• [Record extracts]:

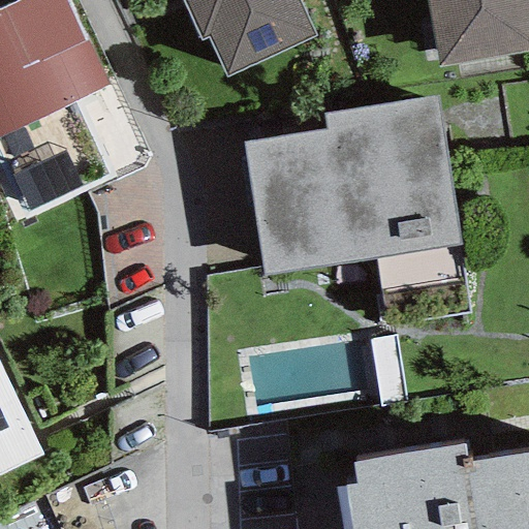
[(0,164),(25,219),(112,180),(74,101),(109,85),(68,0),(18,0),(0,8),(0,164)]
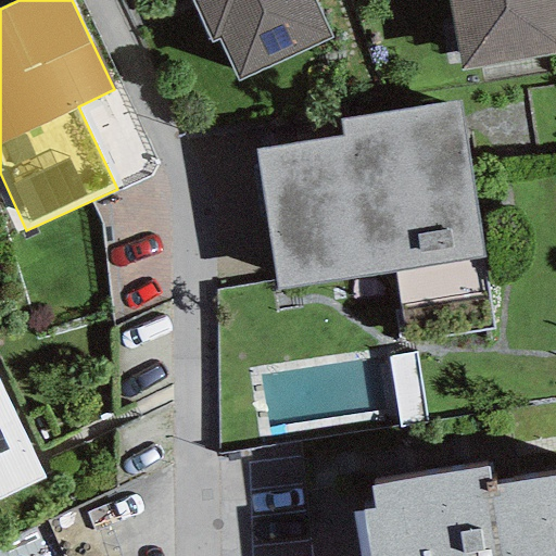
[(189,0),(210,42),(217,39),(238,83),(330,39),(312,0),(189,0)]
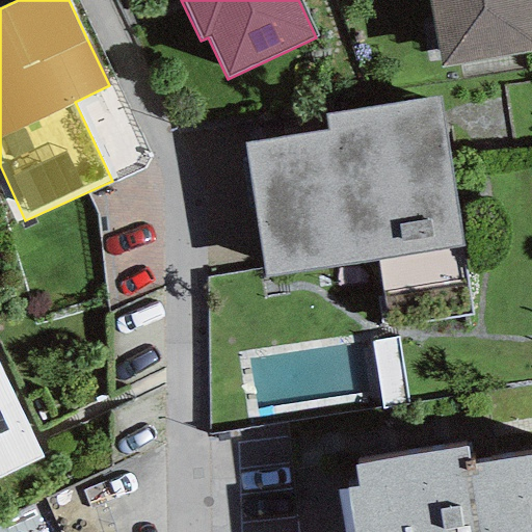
[(531,0),(426,0),(440,75),(531,57),(531,0)]
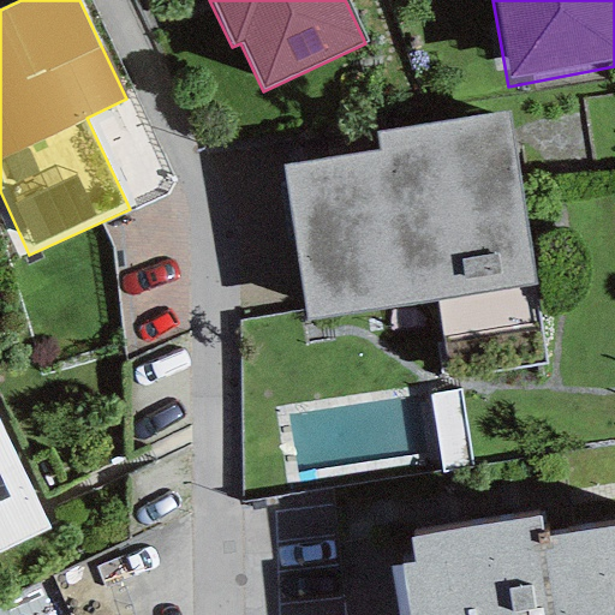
[(533,286),(511,131),(508,114),(375,133),(378,150),(282,165),(305,320),(533,286)]
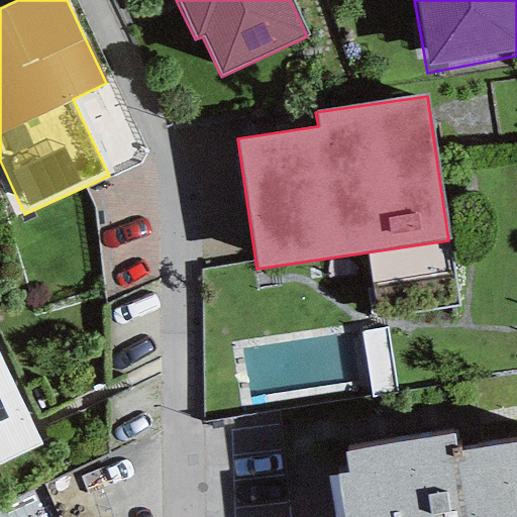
[(0,356),(0,462),(42,443),(0,356)]
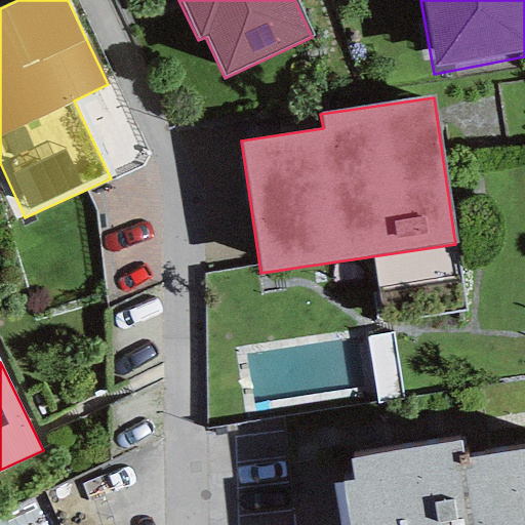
[(462,443),(350,460),(353,481),(332,484),(338,524),(524,524),(524,448),(465,457),(462,443)]
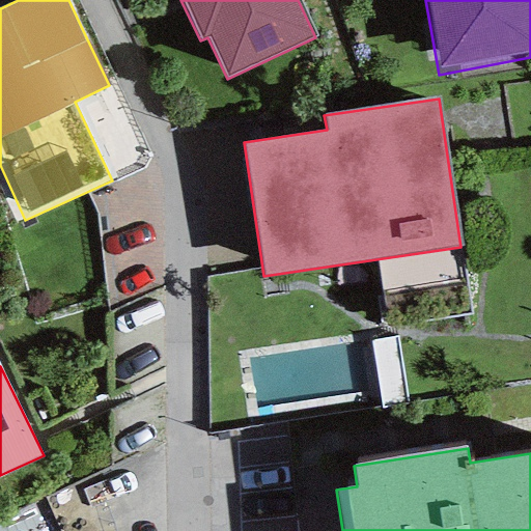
All buildings are outlined.
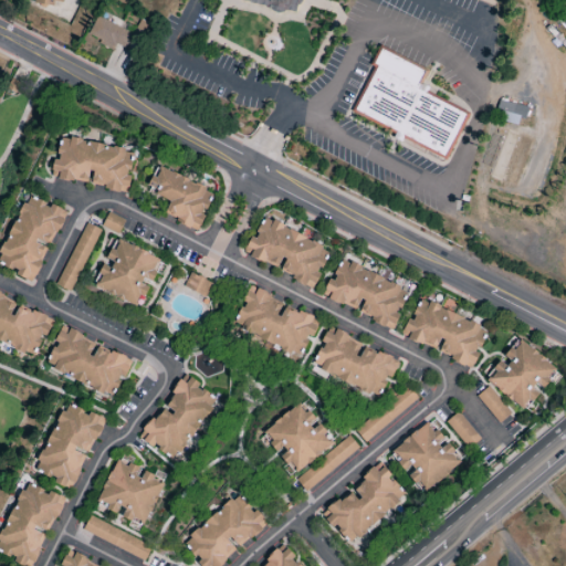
[(304,0),(304,1),(302,3),(300,6),(299,8),(297,13),(289,12),(287,13),(284,14),(281,14),(278,14),(275,13),(272,12),(270,9),(270,8),(251,3),(251,2),(241,0),(304,0)]
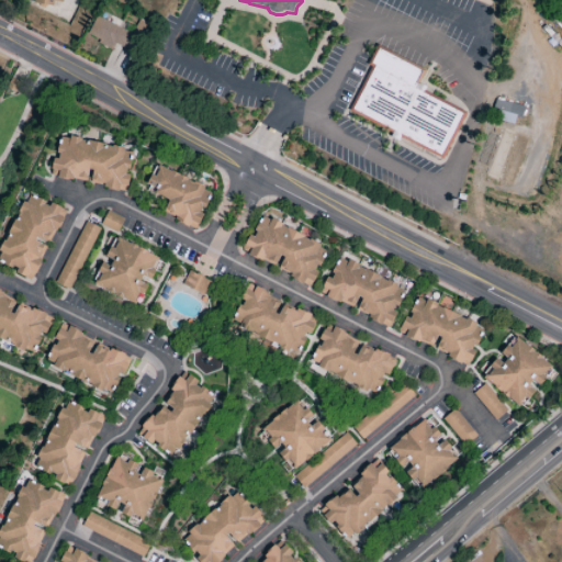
[(114,44),(125,49),(133,31),(96,15),(87,37),(113,47),(114,44)]
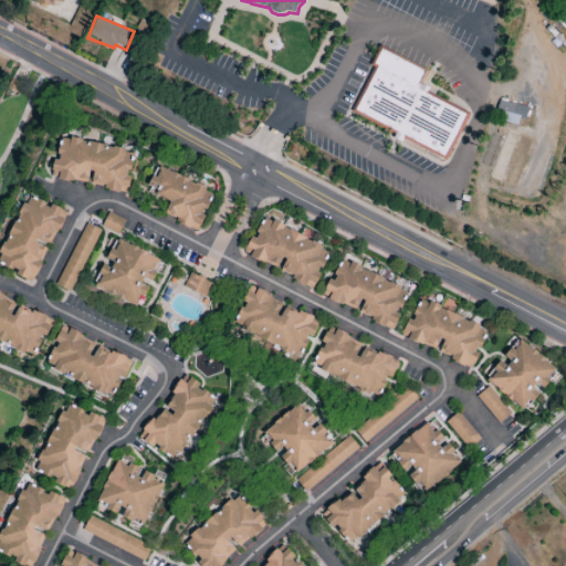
[(354,112),(376,69),(370,65),(380,48),(430,73),(420,92),(468,116),(447,158),(354,112)]
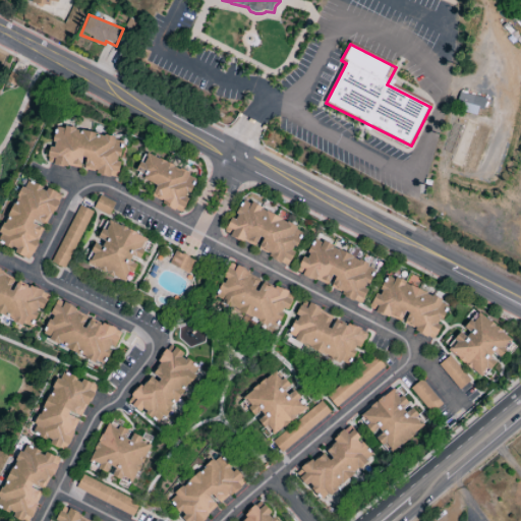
[(46,163),(81,170),(117,178),(120,163),(118,162),(123,139),(57,125),(52,147),(50,147),(46,163)]
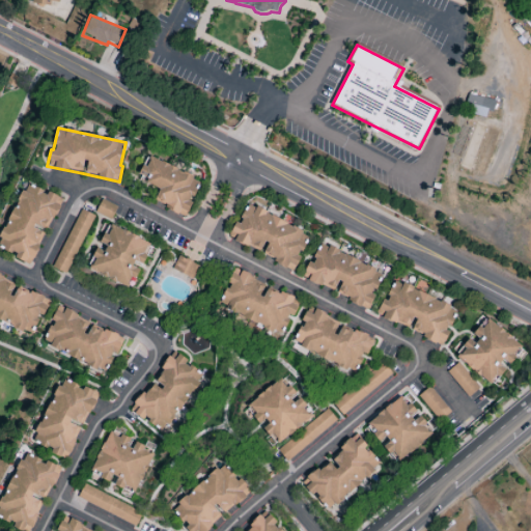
[(187,216),(192,202),(191,202),(200,179),(146,157),(138,178),(160,187),(154,202),(187,216)]
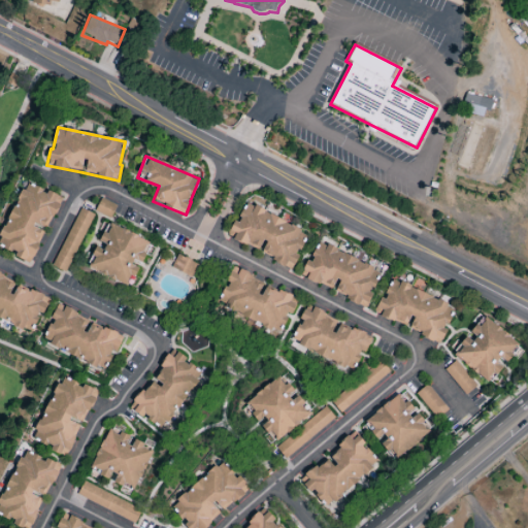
[(47,229),(61,197),(46,191),(46,192),(25,183),(0,237),(0,245),(17,254),(15,257),(30,263),(43,232),(34,227),(35,224),(47,229)]
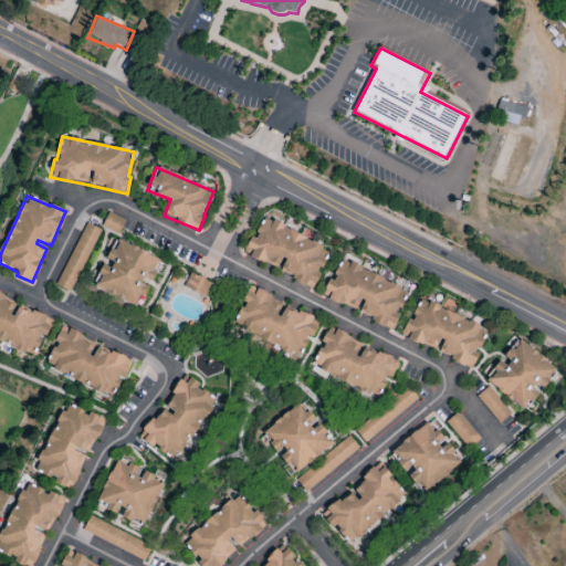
[(102,227),(118,234),(124,220),(107,212),(102,227)]
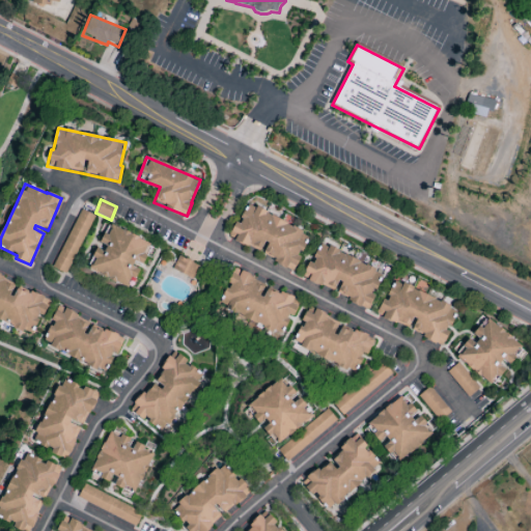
[(294,271),(300,257),(298,256),(309,233),(247,204),(238,224),(234,222),(228,236),(261,253),(260,255),(294,271)]
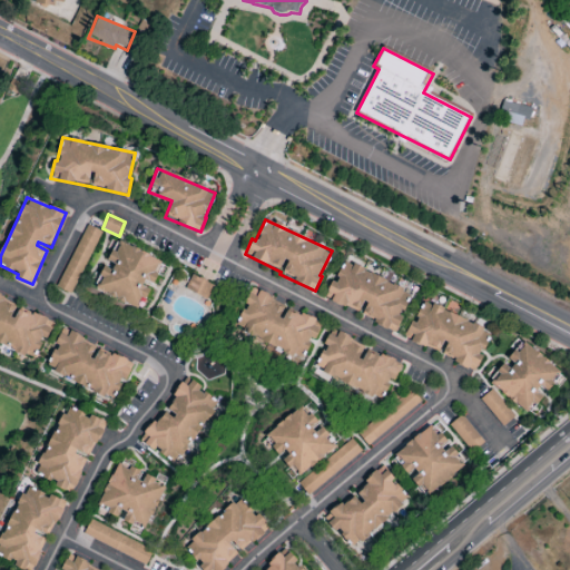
[(100,232),(87,225),(56,287),(70,294),(100,232)]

• [Task directions]: Without including any pictures, print all of the material exactly as given.

• [Problem solution]:
[(0,164),(25,219),(112,180),(74,101),(109,85),(68,0),(18,0),(0,8),(0,164)]
[(189,0),(210,42),(217,39),(238,83),(330,39),(312,0),(189,0)]
[(531,0),(426,0),(440,75),(531,57),(531,0)]
[(533,286),(511,131),(508,114),(375,133),(378,150),(282,165),(305,320),(533,286)]
[(0,356),(0,462),(42,443),(0,356)]
[(462,443),(350,460),(353,481),(332,484),(338,524),(524,524),(524,448),(465,457),(462,443)]
All buildings are outlined.
[(304,0),(304,1),(302,3),(300,6),(299,8),(297,13),(289,12),(287,13),(284,14),(281,14),(278,14),(275,13),(272,12),(270,9),(270,8),(251,3),(251,2),(241,0),(304,0)]
[(114,44),(125,49),(133,31),(96,15),(87,37),(113,47),(114,44)]
[(354,112),(376,69),(370,65),(380,48),(430,73),(420,92),(468,116),(447,158),(354,112)]
[(46,163),(81,170),(117,178),(120,163),(118,162),(123,139),(57,125),(52,147),(50,147),(46,163)]
[(187,216),(192,202),(191,202),(200,179),(146,157),(138,178),(160,187),(154,202),(187,216)]
[(47,229),(61,197),(46,191),(46,192),(25,183),(0,237),(0,245),(17,254),(15,257),(30,263),(43,232),(34,227),(35,224),(47,229)]
[(102,227),(118,234),(124,220),(107,212),(102,227)]
[(294,271),(300,257),(298,256),(309,233),(247,204),(238,224),(234,222),(228,236),(261,253),(260,255),(294,271)]
[(100,232),(87,225),(56,287),(70,294),(100,232)]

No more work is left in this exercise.